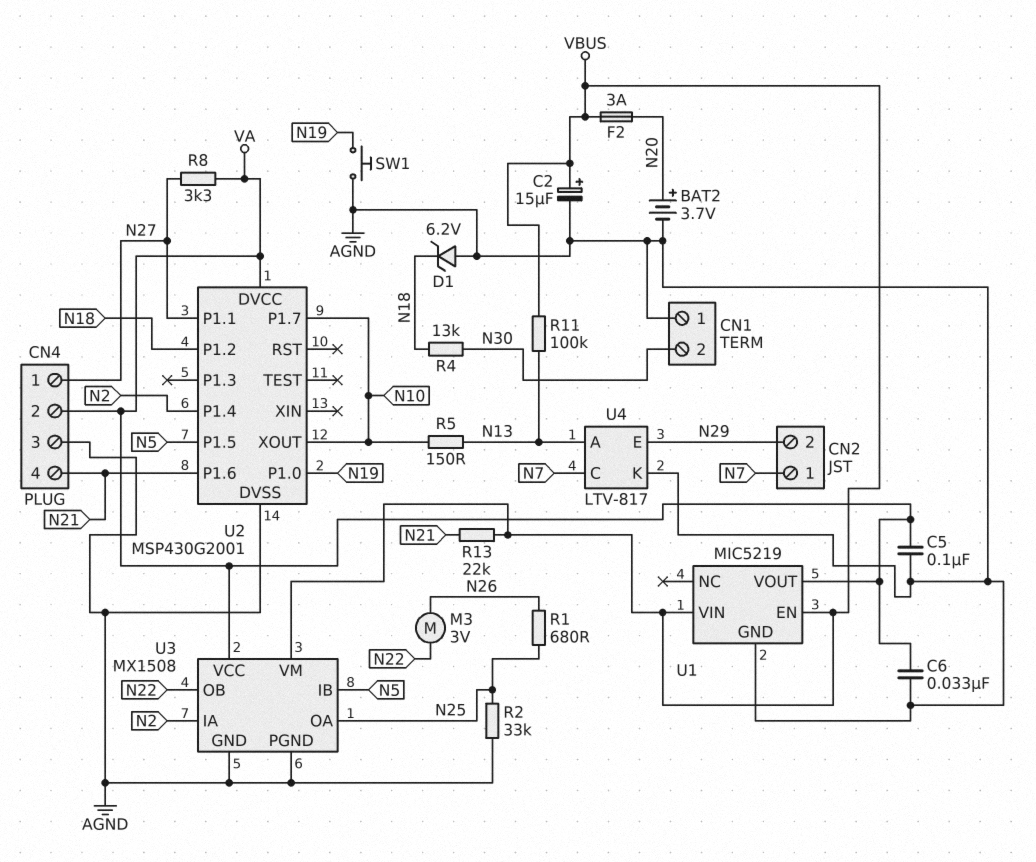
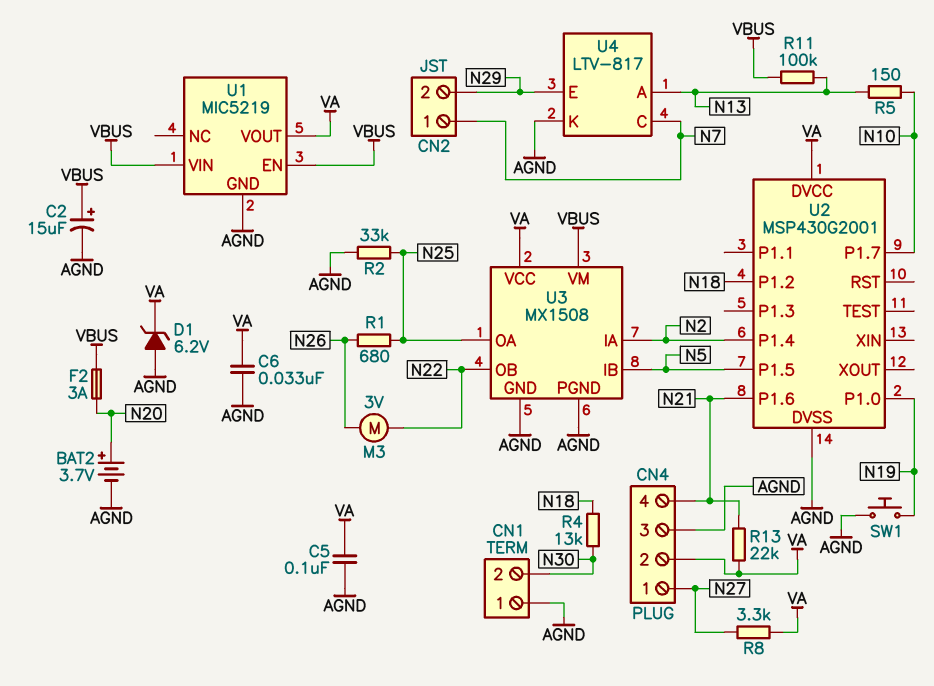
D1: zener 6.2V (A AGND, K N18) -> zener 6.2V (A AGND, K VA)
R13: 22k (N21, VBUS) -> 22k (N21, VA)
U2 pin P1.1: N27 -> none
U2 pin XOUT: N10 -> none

...

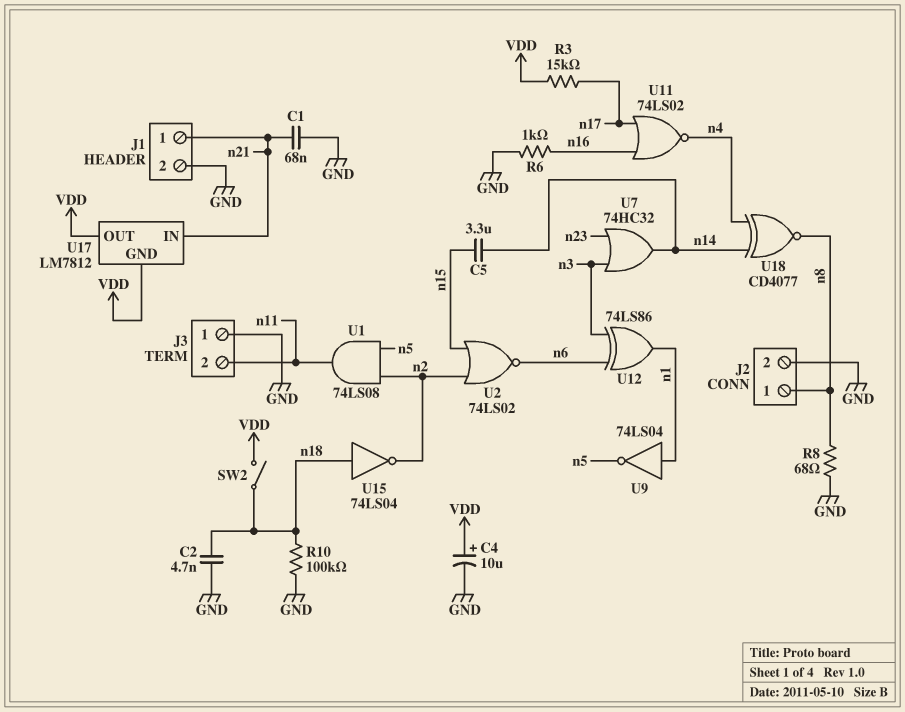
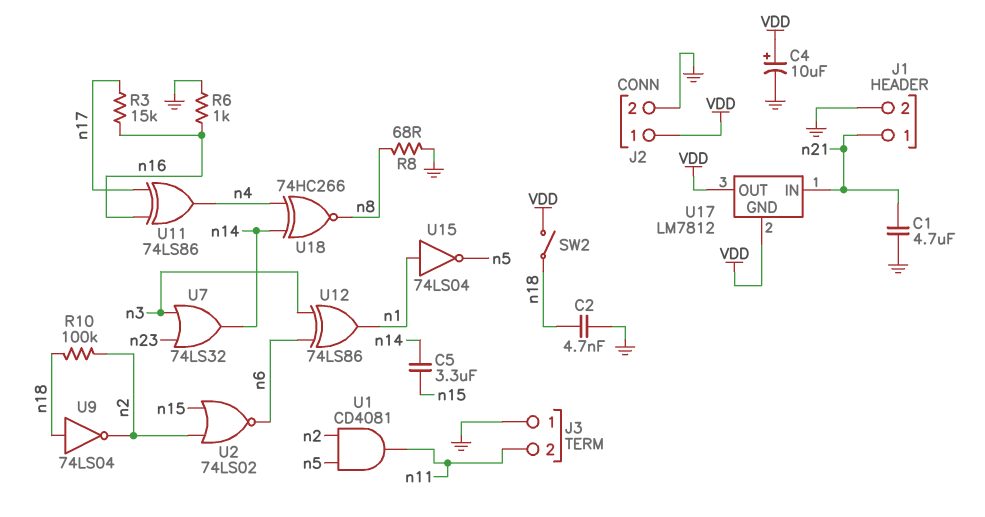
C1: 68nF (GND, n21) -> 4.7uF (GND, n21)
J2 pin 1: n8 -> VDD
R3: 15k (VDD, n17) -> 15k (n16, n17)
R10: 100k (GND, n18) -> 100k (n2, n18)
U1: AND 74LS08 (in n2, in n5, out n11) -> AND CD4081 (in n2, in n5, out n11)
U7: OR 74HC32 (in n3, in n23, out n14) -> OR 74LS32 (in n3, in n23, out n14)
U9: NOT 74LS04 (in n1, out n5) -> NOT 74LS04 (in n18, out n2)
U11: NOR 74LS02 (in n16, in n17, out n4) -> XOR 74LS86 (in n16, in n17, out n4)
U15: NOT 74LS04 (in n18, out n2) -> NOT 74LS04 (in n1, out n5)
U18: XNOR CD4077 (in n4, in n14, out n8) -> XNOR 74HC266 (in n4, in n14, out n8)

__What the task asks__.
All that should be written out is the stretch of lines above between the one holding "U1: AND 74LS08" and the one holding "U9: NOT 74LS04", inclusive, exactly as given.

__Result of the exercise__.
U1: AND 74LS08 (in n2, in n5, out n11) -> AND CD4081 (in n2, in n5, out n11)
U7: OR 74HC32 (in n3, in n23, out n14) -> OR 74LS32 (in n3, in n23, out n14)
U9: NOT 74LS04 (in n1, out n5) -> NOT 74LS04 (in n18, out n2)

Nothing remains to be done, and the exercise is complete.